**What you should do**.
Please repeat the records below exactly, skipping any pictures.

**Data supplied**.
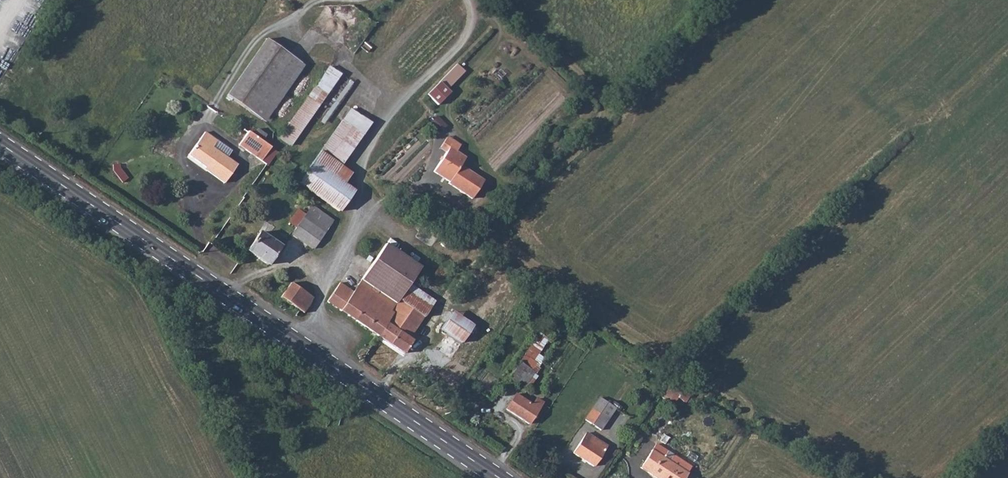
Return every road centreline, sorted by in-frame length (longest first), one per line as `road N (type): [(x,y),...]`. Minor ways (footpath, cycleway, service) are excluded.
road 1 (track): [(700,476),(717,467),(744,419),(742,404),(534,272),(503,240),(504,221),(733,0)]
road 2 (primary): [(498,477),(0,144)]
road 3 (track): [(772,0),(911,137),(926,134),(1007,56)]
road 4 (track): [(602,127),(594,95),(499,0)]

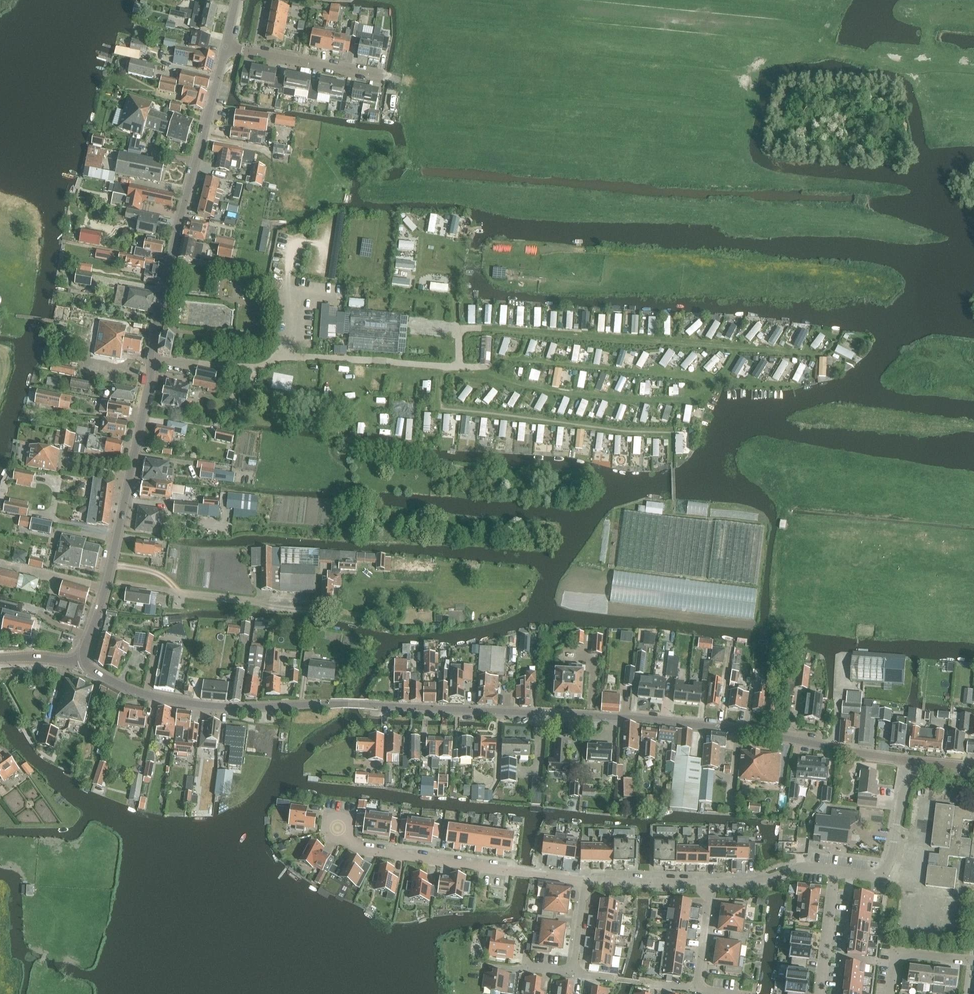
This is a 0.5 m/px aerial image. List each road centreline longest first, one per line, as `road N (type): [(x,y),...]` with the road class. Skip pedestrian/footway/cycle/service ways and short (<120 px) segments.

**Solved problem**.
Return every road centreline, sorted by in-frame length (longest first), one per line as `road N (type): [(x,y),...]`. Minor ways (footpath, cycleway, service) are excluded.
road 1 (track): [(700,476),(717,467),(744,419),(742,404),(534,272),(503,240),(504,221),(733,0)]
road 2 (primary): [(498,477),(0,144)]
road 3 (track): [(772,0),(911,137),(926,134),(1007,56)]
road 4 (track): [(602,127),(594,95),(499,0)]

This is a 0.5 m/px aerial image. List each road centreline longest first, one per line, as `road N (type): [(x,y),...]` with the road class. Skip pedestrian/footway/cycle/service ways and short (<120 px) segments.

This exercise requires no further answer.